▶

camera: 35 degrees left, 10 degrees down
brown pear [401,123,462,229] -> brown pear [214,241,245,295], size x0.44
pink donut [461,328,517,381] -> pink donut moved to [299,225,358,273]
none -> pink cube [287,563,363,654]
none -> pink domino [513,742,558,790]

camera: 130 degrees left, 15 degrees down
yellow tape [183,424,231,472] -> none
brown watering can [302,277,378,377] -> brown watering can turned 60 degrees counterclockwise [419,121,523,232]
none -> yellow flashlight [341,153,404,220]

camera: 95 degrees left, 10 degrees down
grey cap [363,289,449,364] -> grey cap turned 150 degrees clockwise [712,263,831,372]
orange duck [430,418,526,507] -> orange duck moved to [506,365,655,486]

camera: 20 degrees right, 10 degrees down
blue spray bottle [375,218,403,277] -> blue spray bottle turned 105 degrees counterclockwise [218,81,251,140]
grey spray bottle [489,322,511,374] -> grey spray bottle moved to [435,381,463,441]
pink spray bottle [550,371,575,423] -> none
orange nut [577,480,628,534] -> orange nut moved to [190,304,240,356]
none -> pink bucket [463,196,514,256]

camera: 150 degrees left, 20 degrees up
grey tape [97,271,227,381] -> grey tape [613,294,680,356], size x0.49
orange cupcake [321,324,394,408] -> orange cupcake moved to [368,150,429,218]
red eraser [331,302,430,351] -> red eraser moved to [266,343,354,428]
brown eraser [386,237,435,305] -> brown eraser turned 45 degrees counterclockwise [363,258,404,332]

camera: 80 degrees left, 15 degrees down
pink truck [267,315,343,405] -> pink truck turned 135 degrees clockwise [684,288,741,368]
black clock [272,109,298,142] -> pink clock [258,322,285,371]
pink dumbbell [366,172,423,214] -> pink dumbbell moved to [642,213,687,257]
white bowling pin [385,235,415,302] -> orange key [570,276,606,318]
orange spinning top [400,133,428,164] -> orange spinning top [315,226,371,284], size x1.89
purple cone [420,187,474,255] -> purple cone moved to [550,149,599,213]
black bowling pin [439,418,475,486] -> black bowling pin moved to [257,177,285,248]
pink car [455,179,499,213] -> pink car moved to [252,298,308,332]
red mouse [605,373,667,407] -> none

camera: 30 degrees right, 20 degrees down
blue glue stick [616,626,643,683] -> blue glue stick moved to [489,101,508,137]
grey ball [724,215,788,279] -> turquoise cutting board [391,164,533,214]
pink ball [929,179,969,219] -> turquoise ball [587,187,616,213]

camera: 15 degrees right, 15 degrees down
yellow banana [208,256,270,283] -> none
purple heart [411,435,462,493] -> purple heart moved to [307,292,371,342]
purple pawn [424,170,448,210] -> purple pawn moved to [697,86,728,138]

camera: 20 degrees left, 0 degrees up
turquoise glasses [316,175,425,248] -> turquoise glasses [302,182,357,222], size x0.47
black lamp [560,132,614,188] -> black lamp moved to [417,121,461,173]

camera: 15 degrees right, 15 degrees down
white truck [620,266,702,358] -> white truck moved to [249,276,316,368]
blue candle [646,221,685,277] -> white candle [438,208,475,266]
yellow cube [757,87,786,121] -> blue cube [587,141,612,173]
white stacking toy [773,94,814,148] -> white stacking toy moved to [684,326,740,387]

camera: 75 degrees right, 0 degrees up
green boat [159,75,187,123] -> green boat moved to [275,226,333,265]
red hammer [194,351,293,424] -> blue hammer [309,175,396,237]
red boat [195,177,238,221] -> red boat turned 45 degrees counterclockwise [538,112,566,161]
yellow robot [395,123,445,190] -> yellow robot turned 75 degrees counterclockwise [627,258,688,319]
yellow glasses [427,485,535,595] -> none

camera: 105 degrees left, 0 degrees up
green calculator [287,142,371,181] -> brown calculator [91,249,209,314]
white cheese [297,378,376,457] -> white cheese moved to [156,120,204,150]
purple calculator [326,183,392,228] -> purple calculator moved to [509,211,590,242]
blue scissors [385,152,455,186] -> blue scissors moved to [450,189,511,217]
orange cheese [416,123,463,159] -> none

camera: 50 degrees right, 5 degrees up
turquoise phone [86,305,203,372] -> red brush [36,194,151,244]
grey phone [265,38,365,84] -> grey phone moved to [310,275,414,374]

◀

• **What the task requires**
For each line of the entries that includes "size", show that line.

• **Answer section**
brown pear [401,123,462,229] -> brown pear [214,241,245,295], size x0.44
grey tape [97,271,227,381] -> grey tape [613,294,680,356], size x0.49
orange spinning top [400,133,428,164] -> orange spinning top [315,226,371,284], size x1.89
turquoise glasses [316,175,425,248] -> turquoise glasses [302,182,357,222], size x0.47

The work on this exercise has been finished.